(Extracted data entries)
-- BEGIN --

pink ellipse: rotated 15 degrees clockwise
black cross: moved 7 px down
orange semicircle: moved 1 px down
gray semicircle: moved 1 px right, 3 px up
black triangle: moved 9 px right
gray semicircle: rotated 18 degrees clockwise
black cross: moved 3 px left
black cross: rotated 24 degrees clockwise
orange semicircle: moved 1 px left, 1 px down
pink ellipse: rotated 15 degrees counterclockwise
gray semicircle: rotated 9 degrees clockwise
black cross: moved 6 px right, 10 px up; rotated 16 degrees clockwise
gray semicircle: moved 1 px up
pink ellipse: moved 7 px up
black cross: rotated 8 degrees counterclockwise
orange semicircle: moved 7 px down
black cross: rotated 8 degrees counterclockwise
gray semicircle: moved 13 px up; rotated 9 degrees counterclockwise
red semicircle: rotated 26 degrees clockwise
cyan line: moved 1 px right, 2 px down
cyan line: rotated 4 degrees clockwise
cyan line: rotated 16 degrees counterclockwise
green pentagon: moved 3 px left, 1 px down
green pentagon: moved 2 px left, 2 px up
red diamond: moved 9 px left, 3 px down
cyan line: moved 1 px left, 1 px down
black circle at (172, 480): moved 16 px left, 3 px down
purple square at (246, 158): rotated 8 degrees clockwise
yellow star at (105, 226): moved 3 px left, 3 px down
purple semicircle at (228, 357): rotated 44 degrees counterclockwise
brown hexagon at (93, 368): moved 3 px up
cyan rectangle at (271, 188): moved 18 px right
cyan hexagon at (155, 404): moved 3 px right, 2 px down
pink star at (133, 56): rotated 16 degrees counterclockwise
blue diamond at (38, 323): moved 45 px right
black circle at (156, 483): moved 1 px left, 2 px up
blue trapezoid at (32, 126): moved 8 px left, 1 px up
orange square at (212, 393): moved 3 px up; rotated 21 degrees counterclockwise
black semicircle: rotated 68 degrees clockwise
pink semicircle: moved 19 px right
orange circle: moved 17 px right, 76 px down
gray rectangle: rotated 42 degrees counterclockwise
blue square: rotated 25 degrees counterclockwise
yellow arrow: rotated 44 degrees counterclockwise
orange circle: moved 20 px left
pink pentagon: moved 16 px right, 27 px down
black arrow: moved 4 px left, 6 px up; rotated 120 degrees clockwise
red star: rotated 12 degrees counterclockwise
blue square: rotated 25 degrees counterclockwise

-- END --

▸ Problem to solve: Quote the entire listing above verbatim, keeping every line unchanged.

▸ Completed task:
pink ellipse: rotated 15 degrees clockwise
black cross: moved 7 px down
orange semicircle: moved 1 px down
gray semicircle: moved 1 px right, 3 px up
black triangle: moved 9 px right
gray semicircle: rotated 18 degrees clockwise
black cross: moved 3 px left
black cross: rotated 24 degrees clockwise
orange semicircle: moved 1 px left, 1 px down
pink ellipse: rotated 15 degrees counterclockwise
gray semicircle: rotated 9 degrees clockwise
black cross: moved 6 px right, 10 px up; rotated 16 degrees clockwise
gray semicircle: moved 1 px up
pink ellipse: moved 7 px up
black cross: rotated 8 degrees counterclockwise
orange semicircle: moved 7 px down
black cross: rotated 8 degrees counterclockwise
gray semicircle: moved 13 px up; rotated 9 degrees counterclockwise
red semicircle: rotated 26 degrees clockwise
cyan line: moved 1 px right, 2 px down
cyan line: rotated 4 degrees clockwise
cyan line: rotated 16 degrees counterclockwise
green pentagon: moved 3 px left, 1 px down
green pentagon: moved 2 px left, 2 px up
red diamond: moved 9 px left, 3 px down
cyan line: moved 1 px left, 1 px down
black circle at (172, 480): moved 16 px left, 3 px down
purple square at (246, 158): rotated 8 degrees clockwise
yellow star at (105, 226): moved 3 px left, 3 px down
purple semicircle at (228, 357): rotated 44 degrees counterclockwise
brown hexagon at (93, 368): moved 3 px up
cyan rectangle at (271, 188): moved 18 px right
cyan hexagon at (155, 404): moved 3 px right, 2 px down
pink star at (133, 56): rotated 16 degrees counterclockwise
blue diamond at (38, 323): moved 45 px right
black circle at (156, 483): moved 1 px left, 2 px up
blue trapezoid at (32, 126): moved 8 px left, 1 px up
orange square at (212, 393): moved 3 px up; rotated 21 degrees counterclockwise
black semicircle: rotated 68 degrees clockwise
pink semicircle: moved 19 px right
orange circle: moved 17 px right, 76 px down
gray rectangle: rotated 42 degrees counterclockwise
blue square: rotated 25 degrees counterclockwise
yellow arrow: rotated 44 degrees counterclockwise
orange circle: moved 20 px left
pink pentagon: moved 16 px right, 27 px down
black arrow: moved 4 px left, 6 px up; rotated 120 degrees clockwise
red star: rotated 12 degrees counterclockwise
blue square: rotated 25 degrees counterclockwise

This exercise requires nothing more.